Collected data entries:
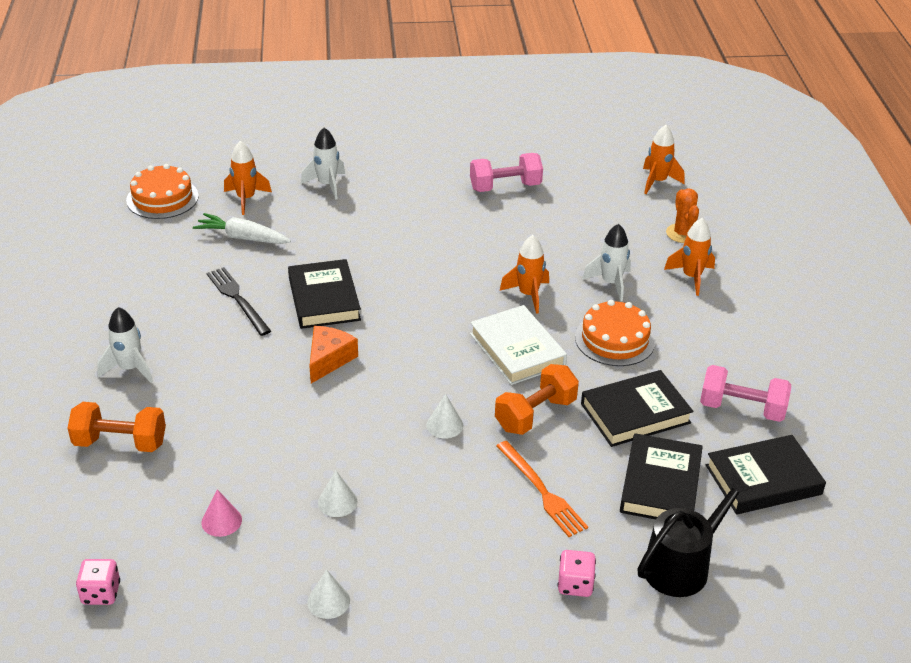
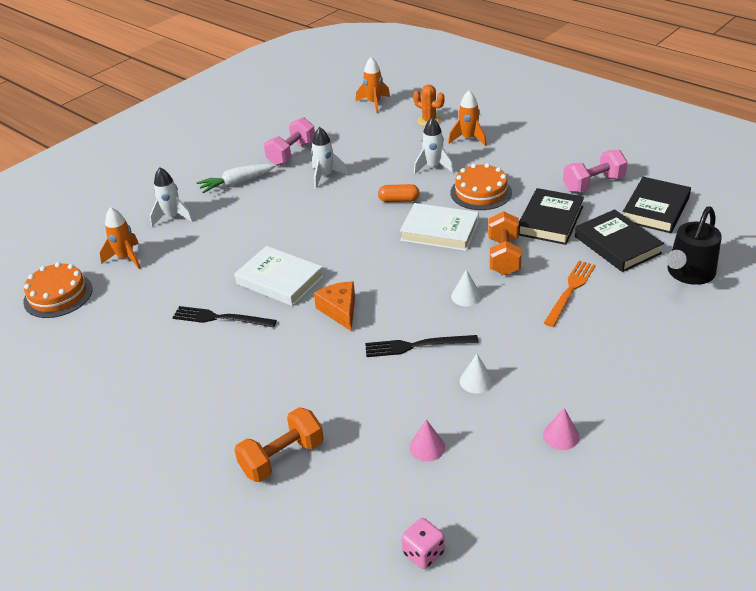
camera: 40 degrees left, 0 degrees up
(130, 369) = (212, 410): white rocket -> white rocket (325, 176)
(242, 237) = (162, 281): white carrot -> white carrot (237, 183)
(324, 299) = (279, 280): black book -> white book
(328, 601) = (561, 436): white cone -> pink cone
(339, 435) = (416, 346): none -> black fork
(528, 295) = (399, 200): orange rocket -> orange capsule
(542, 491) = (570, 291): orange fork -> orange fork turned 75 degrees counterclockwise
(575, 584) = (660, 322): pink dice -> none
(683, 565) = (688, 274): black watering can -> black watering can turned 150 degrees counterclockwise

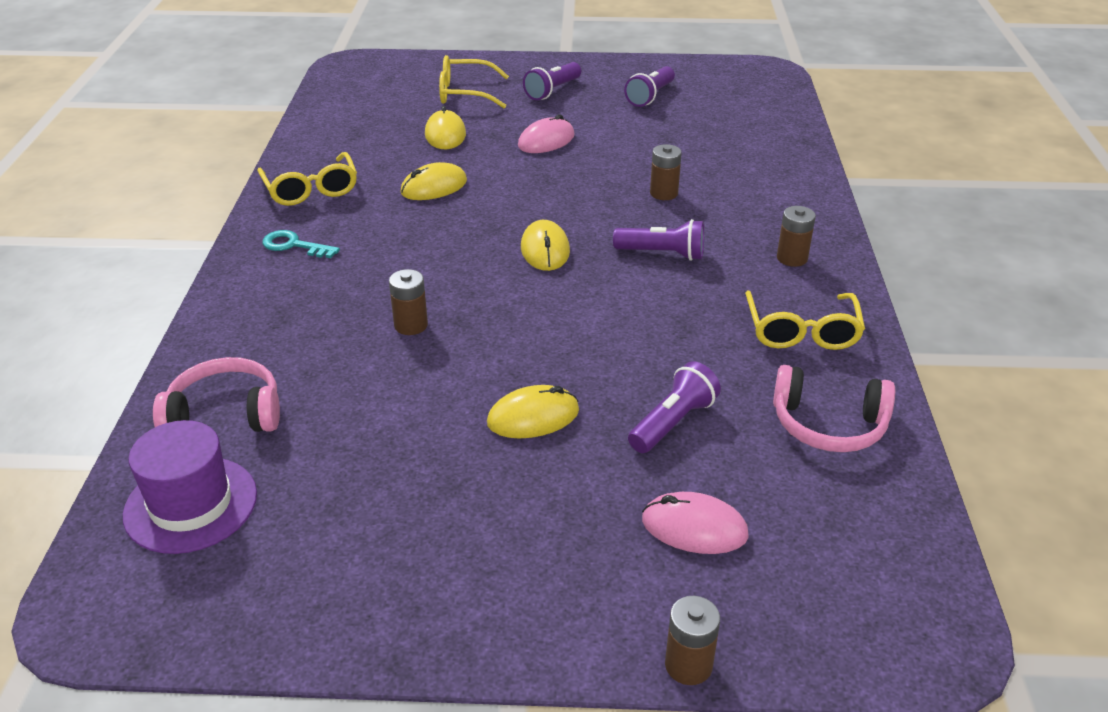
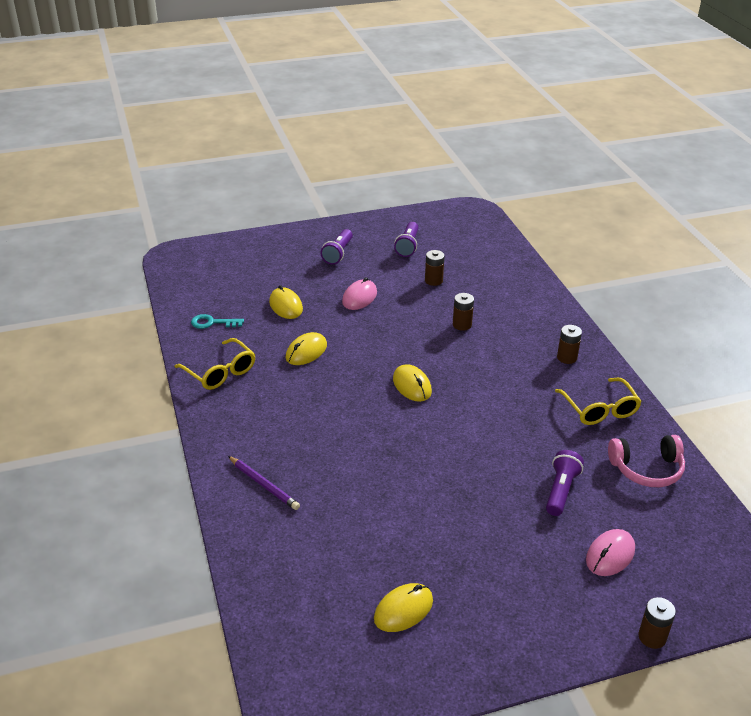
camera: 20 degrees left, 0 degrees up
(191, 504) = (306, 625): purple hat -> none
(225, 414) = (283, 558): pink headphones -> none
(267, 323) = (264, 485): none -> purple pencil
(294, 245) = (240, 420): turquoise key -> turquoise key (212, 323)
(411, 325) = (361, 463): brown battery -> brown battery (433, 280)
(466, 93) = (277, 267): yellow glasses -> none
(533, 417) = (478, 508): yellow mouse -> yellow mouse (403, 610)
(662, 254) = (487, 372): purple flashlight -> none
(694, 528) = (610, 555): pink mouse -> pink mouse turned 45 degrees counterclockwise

---

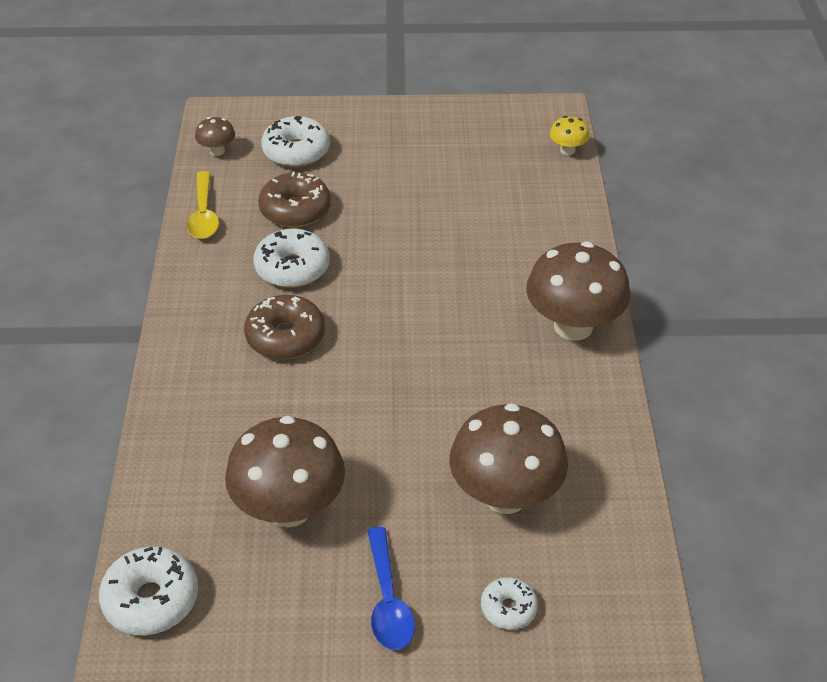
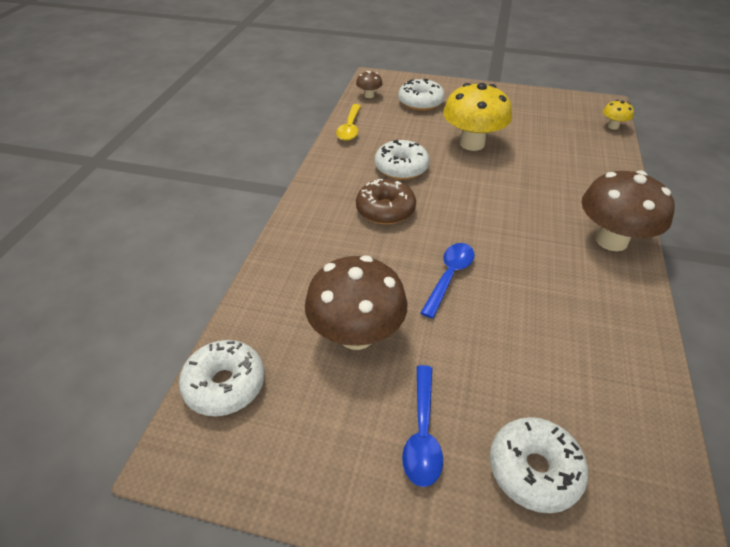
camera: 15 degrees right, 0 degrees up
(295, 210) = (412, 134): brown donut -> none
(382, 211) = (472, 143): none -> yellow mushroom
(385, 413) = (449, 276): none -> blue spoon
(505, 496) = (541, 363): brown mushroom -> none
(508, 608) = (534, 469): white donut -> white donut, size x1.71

Exercise requirements:
Every line above from the line with "(466, 93) = (277, 267): yellow" to the line with "(694, 528) = (610, 555): pink", inclusive, must be returned exactly; no other line belongs in the reply.

Written solution:
(466, 93) = (277, 267): yellow glasses -> none
(533, 417) = (478, 508): yellow mouse -> yellow mouse (403, 610)
(662, 254) = (487, 372): purple flashlight -> none
(694, 528) = (610, 555): pink mouse -> pink mouse turned 45 degrees counterclockwise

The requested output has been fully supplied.